**** MATERIAL FOR THE TASK

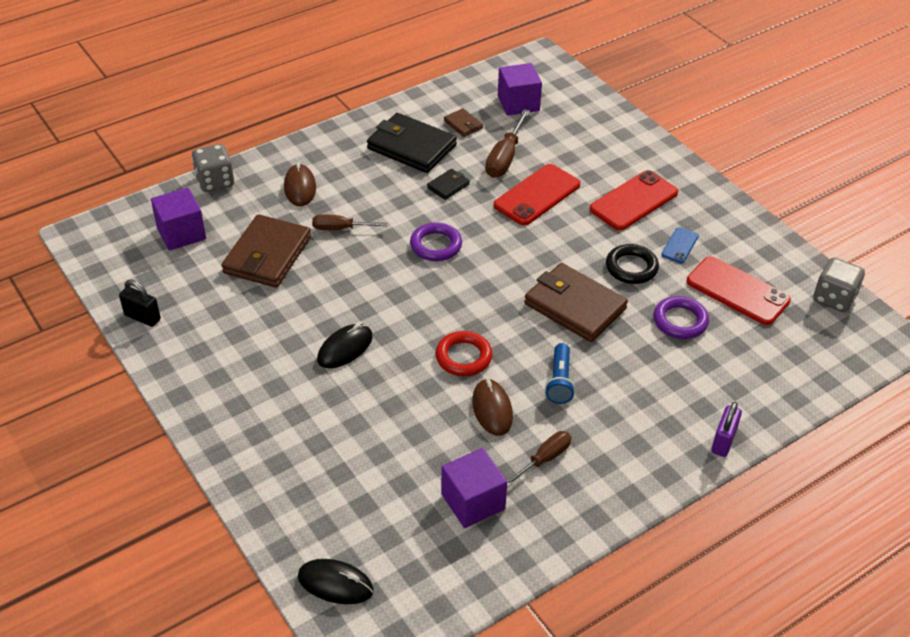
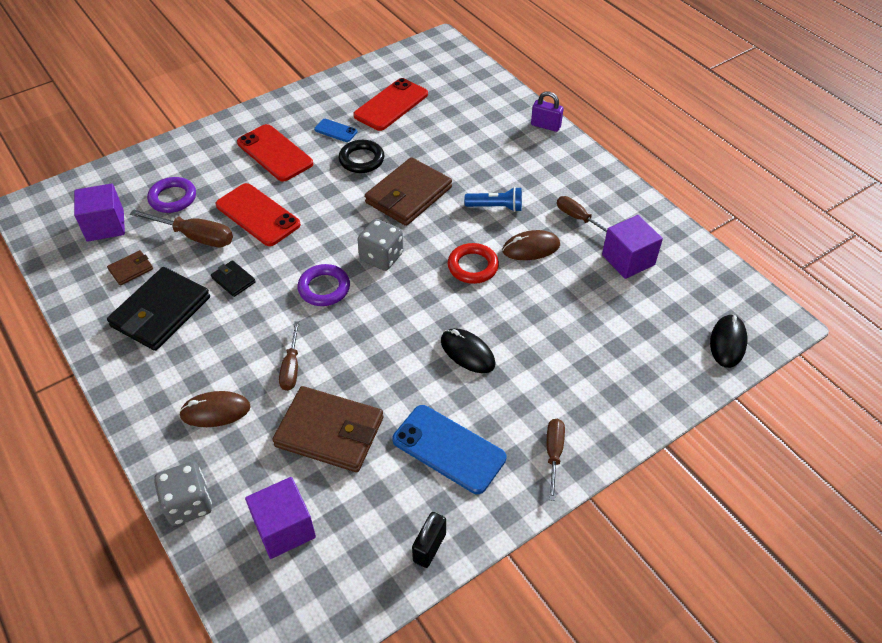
camera: 90 degrees left, 5 degrees up
purple ring [654,296,709,339] -> purple ring moved to [147,177,196,213]
grey dice [813,257,865,312] -> grey dice moved to [357,219,403,271]
none -> blue phone [392,405,507,494]
none -> brown screwdriver [547,419,565,501]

********

## WHAT THE TASK ASKS
Any picture found in the data is to be skipped while the rest is copied exactly.

## ANSWER BOX
camera: 90 degrees left, 5 degrees up
purple ring [654,296,709,339] -> purple ring moved to [147,177,196,213]
grey dice [813,257,865,312] -> grey dice moved to [357,219,403,271]
none -> blue phone [392,405,507,494]
none -> brown screwdriver [547,419,565,501]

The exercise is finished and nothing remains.